[START Data extract]
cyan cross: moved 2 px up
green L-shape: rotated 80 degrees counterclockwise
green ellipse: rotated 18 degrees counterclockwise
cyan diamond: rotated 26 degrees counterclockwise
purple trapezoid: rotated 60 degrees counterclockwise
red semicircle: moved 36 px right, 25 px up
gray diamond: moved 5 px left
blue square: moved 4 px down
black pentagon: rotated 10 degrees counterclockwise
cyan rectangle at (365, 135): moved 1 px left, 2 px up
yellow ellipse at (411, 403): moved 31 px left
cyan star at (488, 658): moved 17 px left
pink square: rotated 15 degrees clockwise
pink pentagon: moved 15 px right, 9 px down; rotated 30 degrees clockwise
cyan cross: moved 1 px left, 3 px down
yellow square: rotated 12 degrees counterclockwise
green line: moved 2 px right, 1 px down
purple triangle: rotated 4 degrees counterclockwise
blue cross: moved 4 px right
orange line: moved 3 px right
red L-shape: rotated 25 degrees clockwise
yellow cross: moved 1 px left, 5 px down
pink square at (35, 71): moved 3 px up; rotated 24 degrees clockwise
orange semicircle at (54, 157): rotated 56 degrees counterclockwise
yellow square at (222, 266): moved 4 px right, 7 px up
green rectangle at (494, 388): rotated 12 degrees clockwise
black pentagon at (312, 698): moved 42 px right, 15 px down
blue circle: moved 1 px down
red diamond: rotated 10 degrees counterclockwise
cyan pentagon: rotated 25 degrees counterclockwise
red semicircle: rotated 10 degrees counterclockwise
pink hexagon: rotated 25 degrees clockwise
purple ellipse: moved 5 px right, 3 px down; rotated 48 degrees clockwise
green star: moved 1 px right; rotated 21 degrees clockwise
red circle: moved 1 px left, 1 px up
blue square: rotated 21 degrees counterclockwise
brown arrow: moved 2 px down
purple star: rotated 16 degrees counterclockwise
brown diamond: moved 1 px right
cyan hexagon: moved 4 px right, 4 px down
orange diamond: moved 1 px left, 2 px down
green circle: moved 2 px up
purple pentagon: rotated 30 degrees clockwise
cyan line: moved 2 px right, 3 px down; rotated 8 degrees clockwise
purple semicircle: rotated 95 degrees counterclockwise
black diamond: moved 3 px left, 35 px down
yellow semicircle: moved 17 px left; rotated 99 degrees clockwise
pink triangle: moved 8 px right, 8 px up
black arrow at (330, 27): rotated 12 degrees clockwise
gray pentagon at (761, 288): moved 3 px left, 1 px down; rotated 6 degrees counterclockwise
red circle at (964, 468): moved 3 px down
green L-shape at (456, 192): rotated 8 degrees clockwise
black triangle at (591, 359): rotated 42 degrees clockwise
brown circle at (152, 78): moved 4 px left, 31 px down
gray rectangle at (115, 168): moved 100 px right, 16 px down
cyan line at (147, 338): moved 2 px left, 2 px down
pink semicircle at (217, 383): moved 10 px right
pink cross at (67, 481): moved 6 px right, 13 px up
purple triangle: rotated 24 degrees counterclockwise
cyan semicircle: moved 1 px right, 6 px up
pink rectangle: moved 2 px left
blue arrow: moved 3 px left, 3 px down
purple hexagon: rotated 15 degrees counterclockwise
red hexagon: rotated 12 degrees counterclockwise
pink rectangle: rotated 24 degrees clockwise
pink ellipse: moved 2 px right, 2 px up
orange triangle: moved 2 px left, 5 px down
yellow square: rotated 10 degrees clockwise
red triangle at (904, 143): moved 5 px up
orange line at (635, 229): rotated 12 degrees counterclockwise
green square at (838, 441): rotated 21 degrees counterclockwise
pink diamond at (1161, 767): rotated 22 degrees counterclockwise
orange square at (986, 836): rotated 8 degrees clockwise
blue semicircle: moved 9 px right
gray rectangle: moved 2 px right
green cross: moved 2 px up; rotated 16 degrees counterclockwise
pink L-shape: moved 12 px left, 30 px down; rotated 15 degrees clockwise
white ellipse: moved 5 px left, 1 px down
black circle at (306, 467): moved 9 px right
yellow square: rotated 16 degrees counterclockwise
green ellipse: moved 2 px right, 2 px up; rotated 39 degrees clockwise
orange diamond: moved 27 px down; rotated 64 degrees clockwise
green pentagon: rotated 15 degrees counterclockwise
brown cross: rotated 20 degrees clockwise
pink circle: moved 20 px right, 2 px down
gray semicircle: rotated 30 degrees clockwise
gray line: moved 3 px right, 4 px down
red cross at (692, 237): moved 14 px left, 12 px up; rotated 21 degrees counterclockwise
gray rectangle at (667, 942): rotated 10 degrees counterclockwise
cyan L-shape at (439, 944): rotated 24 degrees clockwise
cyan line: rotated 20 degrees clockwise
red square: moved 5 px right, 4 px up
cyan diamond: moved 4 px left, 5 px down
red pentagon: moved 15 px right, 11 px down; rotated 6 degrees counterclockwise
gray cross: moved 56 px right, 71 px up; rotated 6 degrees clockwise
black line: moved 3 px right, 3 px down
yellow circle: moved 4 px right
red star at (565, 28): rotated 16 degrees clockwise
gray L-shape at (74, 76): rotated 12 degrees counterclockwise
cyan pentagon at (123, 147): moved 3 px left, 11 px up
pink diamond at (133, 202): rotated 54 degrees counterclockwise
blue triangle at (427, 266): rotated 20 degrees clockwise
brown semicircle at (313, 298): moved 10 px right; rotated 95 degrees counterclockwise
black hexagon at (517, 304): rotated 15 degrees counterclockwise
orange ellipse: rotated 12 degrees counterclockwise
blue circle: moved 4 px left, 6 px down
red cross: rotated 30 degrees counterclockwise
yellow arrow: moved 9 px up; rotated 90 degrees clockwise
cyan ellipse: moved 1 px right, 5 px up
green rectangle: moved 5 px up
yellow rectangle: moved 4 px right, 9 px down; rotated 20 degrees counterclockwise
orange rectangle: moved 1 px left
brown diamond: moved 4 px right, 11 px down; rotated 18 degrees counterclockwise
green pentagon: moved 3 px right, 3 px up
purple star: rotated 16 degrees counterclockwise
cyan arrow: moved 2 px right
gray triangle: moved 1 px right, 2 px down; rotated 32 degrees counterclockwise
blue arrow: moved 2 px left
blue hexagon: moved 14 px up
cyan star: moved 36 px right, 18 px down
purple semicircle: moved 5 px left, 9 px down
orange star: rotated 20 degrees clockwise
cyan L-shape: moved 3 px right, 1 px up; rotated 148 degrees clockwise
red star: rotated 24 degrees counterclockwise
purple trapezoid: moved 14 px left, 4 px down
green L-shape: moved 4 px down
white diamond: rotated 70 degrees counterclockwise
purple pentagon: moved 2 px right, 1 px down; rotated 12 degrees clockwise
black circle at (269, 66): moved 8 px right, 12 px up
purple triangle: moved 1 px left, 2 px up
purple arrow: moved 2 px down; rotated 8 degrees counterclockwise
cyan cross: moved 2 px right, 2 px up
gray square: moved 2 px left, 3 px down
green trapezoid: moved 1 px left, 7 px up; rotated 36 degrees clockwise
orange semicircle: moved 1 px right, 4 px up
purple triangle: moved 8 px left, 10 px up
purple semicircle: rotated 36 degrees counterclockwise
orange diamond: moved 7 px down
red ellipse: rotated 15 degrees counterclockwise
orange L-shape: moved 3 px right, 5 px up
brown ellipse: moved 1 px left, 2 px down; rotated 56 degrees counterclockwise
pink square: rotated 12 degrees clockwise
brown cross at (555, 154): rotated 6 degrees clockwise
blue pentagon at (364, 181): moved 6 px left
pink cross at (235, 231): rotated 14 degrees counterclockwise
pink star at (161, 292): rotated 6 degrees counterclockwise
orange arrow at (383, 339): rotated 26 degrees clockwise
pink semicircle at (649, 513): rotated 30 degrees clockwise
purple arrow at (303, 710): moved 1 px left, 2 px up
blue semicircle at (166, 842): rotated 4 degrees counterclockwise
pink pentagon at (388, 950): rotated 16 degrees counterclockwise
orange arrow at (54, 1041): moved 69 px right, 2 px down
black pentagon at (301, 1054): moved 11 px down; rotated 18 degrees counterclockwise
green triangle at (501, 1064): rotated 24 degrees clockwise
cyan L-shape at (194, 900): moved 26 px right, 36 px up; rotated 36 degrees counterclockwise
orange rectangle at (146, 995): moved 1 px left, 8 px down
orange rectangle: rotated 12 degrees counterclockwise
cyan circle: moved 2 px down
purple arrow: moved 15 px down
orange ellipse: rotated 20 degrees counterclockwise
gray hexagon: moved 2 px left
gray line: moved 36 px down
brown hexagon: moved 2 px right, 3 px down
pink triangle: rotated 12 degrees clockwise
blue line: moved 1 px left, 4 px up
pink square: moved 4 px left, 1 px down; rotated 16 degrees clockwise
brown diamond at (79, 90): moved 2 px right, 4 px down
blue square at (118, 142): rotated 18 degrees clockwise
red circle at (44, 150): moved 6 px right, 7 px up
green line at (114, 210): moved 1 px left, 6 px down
[END Data extract]
| Set problem |
Locate every line in the records that contains the word "arrow" and copy each such line. Matching is case-sensitive.

| The response |
brown arrow: moved 2 px down
black arrow at (330, 27): rotated 12 degrees clockwise
blue arrow: moved 3 px left, 3 px down
yellow arrow: moved 9 px up; rotated 90 degrees clockwise
cyan arrow: moved 2 px right
blue arrow: moved 2 px left
purple arrow: moved 2 px down; rotated 8 degrees counterclockwise
orange arrow at (383, 339): rotated 26 degrees clockwise
purple arrow at (303, 710): moved 1 px left, 2 px up
orange arrow at (54, 1041): moved 69 px right, 2 px down
purple arrow: moved 15 px down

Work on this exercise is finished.